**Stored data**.
**********

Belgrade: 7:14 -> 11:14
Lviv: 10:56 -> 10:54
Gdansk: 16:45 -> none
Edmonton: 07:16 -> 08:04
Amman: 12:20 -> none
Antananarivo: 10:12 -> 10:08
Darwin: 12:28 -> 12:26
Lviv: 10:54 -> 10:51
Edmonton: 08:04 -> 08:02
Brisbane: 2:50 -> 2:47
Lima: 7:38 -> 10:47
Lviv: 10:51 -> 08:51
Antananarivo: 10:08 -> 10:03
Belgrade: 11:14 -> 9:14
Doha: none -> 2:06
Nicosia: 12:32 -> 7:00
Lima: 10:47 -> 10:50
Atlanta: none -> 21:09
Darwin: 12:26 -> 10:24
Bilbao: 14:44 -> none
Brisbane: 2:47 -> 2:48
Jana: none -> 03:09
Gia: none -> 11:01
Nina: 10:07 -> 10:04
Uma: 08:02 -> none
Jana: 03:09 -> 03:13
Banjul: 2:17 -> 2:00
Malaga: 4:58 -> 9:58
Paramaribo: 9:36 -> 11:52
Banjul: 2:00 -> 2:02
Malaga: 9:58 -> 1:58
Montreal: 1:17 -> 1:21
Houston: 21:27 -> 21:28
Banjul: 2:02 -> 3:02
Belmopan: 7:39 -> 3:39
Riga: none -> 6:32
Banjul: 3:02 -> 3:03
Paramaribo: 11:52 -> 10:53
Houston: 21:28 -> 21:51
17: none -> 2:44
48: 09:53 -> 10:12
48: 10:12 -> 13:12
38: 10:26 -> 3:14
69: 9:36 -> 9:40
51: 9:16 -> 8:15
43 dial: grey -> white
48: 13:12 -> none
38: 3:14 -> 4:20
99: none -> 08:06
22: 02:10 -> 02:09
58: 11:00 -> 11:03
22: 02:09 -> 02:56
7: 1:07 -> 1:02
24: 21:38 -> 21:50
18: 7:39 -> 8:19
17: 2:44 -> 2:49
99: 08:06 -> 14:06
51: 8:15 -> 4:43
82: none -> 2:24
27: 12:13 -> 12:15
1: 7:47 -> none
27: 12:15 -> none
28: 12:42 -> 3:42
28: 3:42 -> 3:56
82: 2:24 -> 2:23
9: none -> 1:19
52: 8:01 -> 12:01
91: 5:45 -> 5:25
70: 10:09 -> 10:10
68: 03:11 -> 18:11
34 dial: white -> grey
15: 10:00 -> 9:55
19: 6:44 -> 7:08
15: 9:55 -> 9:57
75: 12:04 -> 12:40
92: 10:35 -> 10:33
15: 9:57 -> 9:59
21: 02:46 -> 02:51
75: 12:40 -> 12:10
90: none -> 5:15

**********

**WHAT YOU WILL DO**. Pull out each line from the entries above that contains the word "dial".

**EXERCISE OUTPUT**.
43 dial: grey -> white
34 dial: white -> grey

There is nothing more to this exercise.